═══ Recorded information ═══

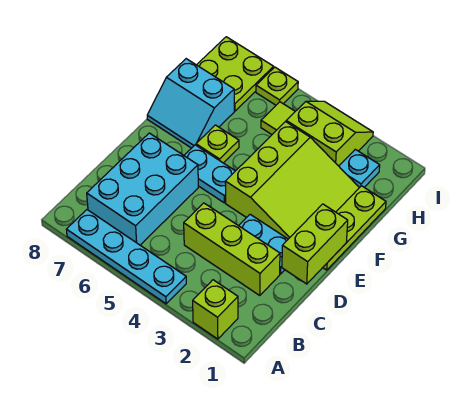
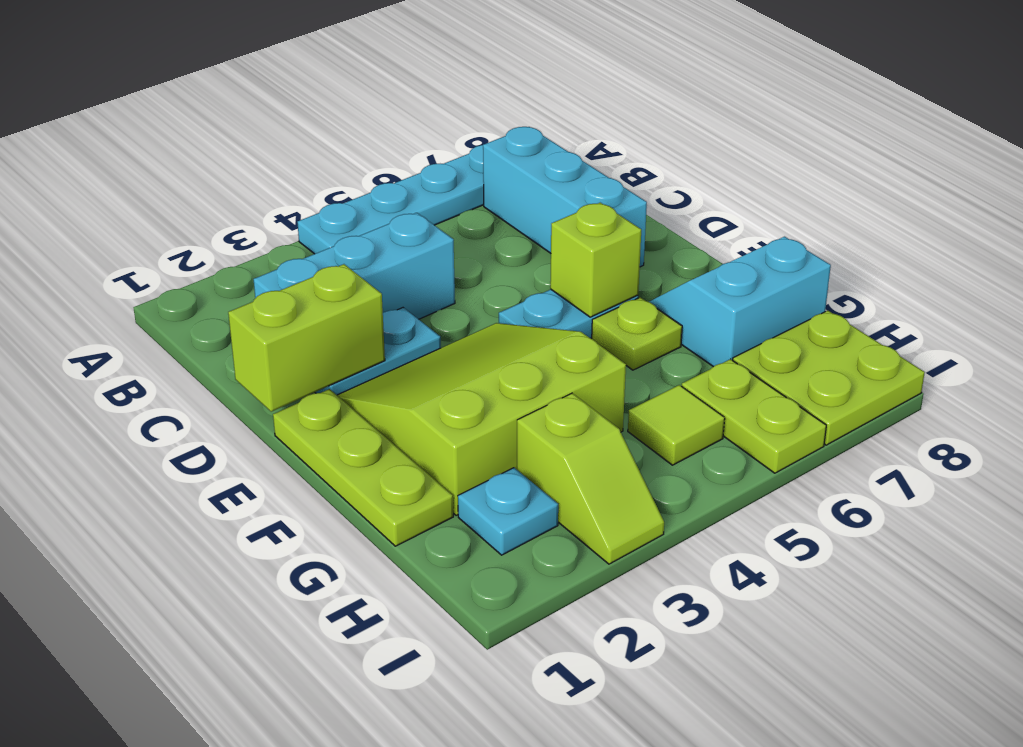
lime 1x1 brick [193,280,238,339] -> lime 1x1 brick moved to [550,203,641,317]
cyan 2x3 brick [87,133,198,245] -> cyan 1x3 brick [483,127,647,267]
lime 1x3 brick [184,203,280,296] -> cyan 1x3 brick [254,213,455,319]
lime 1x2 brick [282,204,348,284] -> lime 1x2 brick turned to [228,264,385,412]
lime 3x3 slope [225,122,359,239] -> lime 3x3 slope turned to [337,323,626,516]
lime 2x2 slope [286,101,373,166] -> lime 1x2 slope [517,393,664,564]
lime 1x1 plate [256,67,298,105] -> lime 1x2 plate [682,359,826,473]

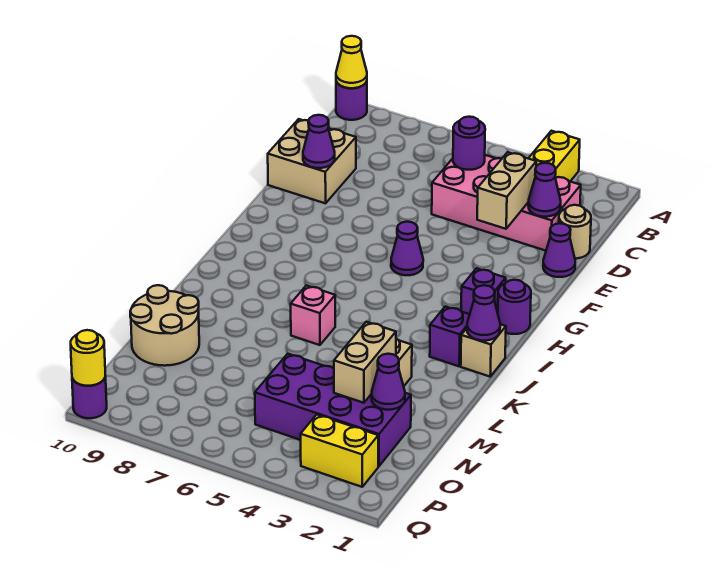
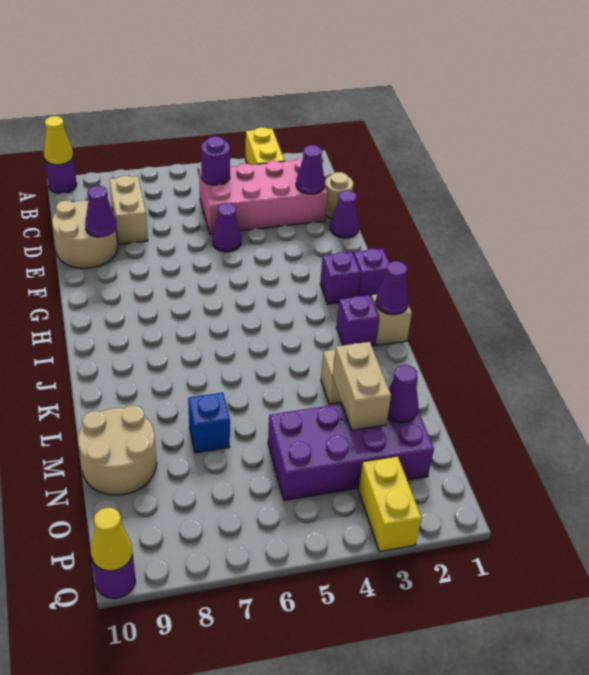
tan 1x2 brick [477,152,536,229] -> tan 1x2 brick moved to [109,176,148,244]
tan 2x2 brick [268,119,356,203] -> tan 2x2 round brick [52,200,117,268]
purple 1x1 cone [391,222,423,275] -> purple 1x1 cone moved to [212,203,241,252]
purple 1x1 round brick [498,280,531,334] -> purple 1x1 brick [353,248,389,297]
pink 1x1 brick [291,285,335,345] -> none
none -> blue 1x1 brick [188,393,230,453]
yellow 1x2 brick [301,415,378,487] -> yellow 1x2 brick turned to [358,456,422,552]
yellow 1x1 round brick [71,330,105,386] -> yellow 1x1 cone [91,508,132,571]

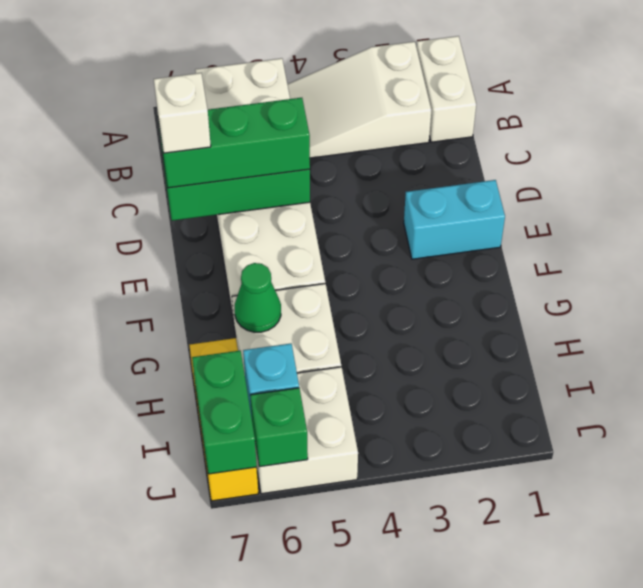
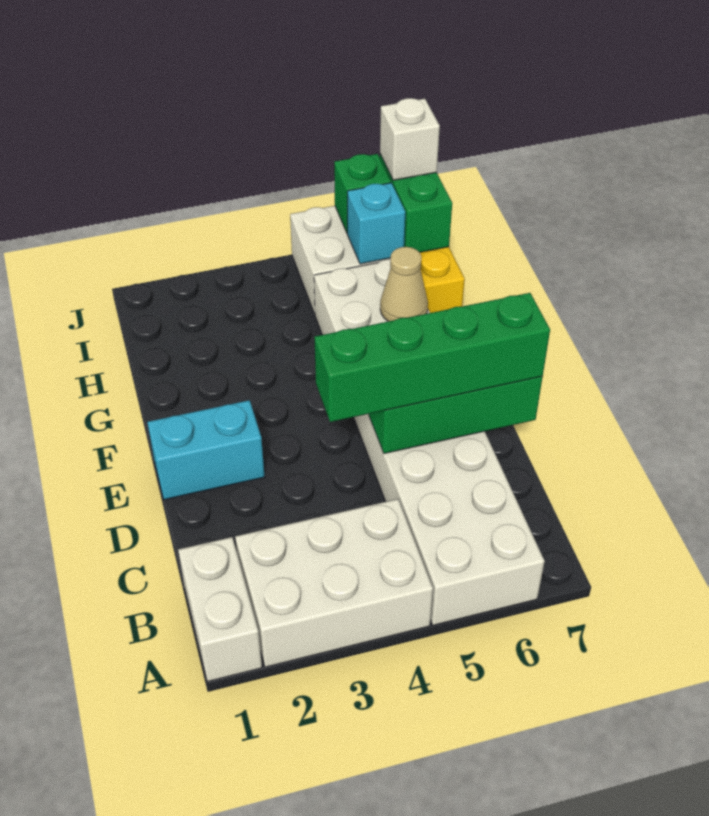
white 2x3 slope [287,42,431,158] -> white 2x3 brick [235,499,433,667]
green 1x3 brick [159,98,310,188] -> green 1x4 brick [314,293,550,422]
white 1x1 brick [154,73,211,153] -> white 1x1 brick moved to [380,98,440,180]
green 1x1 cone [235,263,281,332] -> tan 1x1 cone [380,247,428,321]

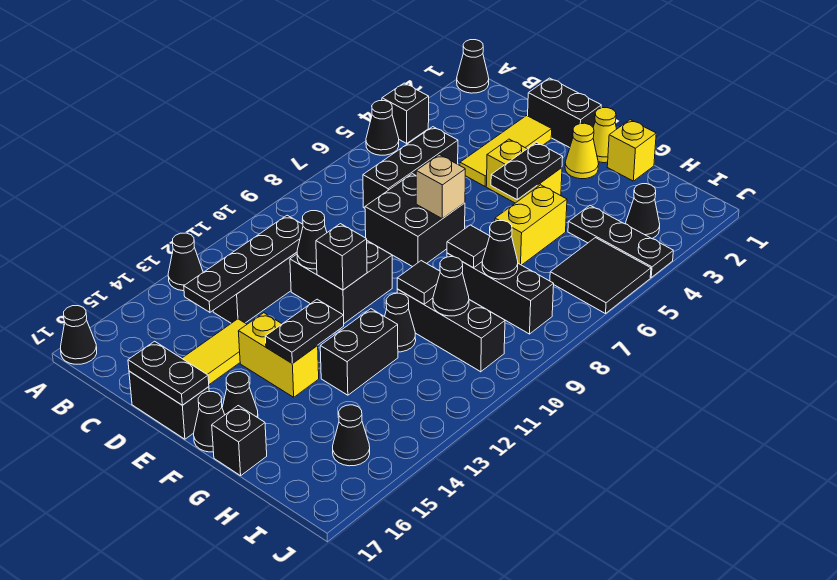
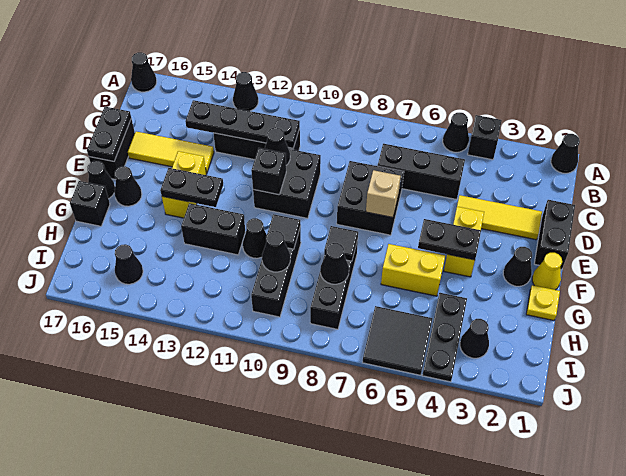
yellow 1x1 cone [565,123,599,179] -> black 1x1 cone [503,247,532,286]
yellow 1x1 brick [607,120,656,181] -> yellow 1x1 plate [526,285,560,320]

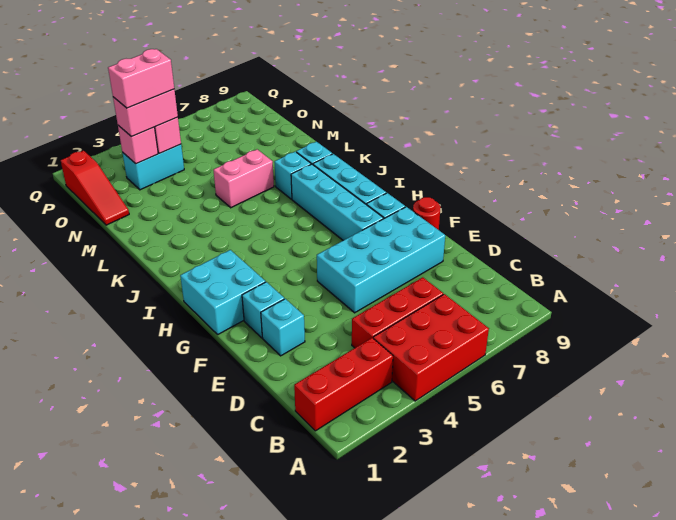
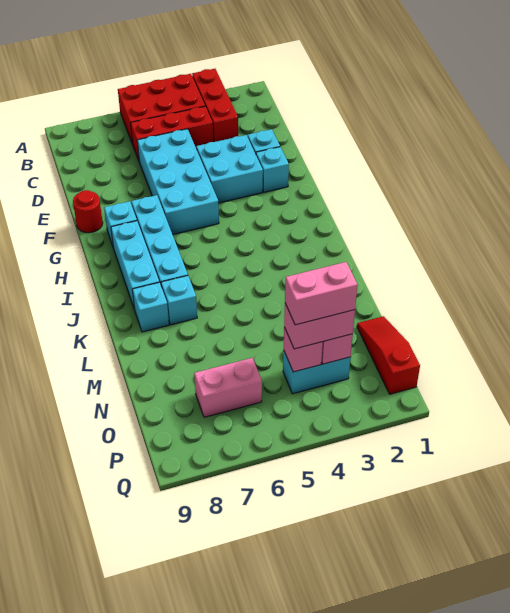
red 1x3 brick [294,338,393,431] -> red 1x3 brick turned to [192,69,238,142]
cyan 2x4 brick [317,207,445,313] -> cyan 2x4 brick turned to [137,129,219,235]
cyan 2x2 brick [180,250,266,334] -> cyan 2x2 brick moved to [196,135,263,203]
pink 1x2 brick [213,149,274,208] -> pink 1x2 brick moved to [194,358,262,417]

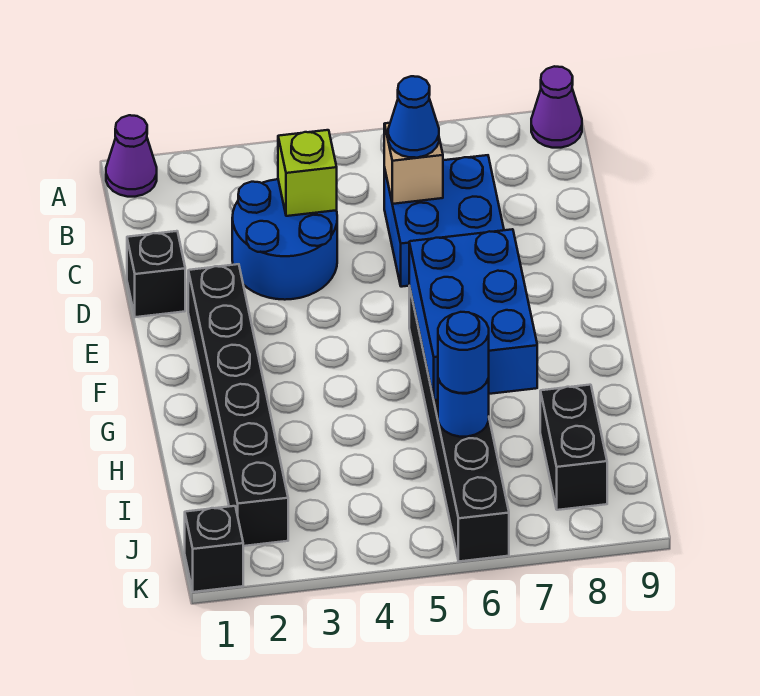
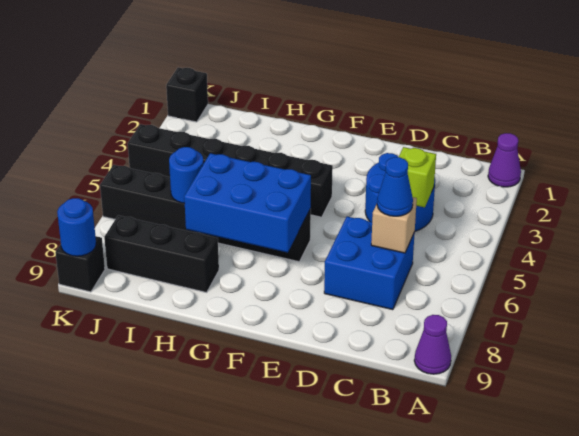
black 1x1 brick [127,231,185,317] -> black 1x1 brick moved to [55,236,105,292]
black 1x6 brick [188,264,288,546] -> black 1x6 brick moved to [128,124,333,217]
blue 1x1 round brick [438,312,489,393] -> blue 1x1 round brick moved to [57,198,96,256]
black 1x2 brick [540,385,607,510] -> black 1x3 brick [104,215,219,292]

═══

## What you are asked to do
Excluding the images, return each record above precisely as written.

## Answer area
lime 1x1 brick [193,280,238,339] -> lime 1x1 brick moved to [550,203,641,317]
cyan 2x3 brick [87,133,198,245] -> cyan 1x3 brick [483,127,647,267]
lime 1x3 brick [184,203,280,296] -> cyan 1x3 brick [254,213,455,319]
lime 1x2 brick [282,204,348,284] -> lime 1x2 brick turned to [228,264,385,412]
lime 3x3 slope [225,122,359,239] -> lime 3x3 slope turned to [337,323,626,516]
lime 2x2 slope [286,101,373,166] -> lime 1x2 slope [517,393,664,564]
lime 1x1 plate [256,67,298,105] -> lime 1x2 plate [682,359,826,473]

tan 1x2 brick [477,152,536,229] -> tan 1x2 brick moved to [109,176,148,244]
tan 2x2 brick [268,119,356,203] -> tan 2x2 round brick [52,200,117,268]
purple 1x1 cone [391,222,423,275] -> purple 1x1 cone moved to [212,203,241,252]
purple 1x1 round brick [498,280,531,334] -> purple 1x1 brick [353,248,389,297]
pink 1x1 brick [291,285,335,345] -> none
none -> blue 1x1 brick [188,393,230,453]
yellow 1x2 brick [301,415,378,487] -> yellow 1x2 brick turned to [358,456,422,552]
yellow 1x1 round brick [71,330,105,386] -> yellow 1x1 cone [91,508,132,571]

white 2x3 slope [287,42,431,158] -> white 2x3 brick [235,499,433,667]
green 1x3 brick [159,98,310,188] -> green 1x4 brick [314,293,550,422]
white 1x1 brick [154,73,211,153] -> white 1x1 brick moved to [380,98,440,180]
green 1x1 cone [235,263,281,332] -> tan 1x1 cone [380,247,428,321]

yellow 1x1 cone [565,123,599,179] -> black 1x1 cone [503,247,532,286]
yellow 1x1 brick [607,120,656,181] -> yellow 1x1 plate [526,285,560,320]

red 1x3 brick [294,338,393,431] -> red 1x3 brick turned to [192,69,238,142]
cyan 2x4 brick [317,207,445,313] -> cyan 2x4 brick turned to [137,129,219,235]
cyan 2x2 brick [180,250,266,334] -> cyan 2x2 brick moved to [196,135,263,203]
pink 1x2 brick [213,149,274,208] -> pink 1x2 brick moved to [194,358,262,417]

black 1x1 brick [127,231,185,317] -> black 1x1 brick moved to [55,236,105,292]
black 1x6 brick [188,264,288,546] -> black 1x6 brick moved to [128,124,333,217]
blue 1x1 round brick [438,312,489,393] -> blue 1x1 round brick moved to [57,198,96,256]
black 1x2 brick [540,385,607,510] -> black 1x3 brick [104,215,219,292]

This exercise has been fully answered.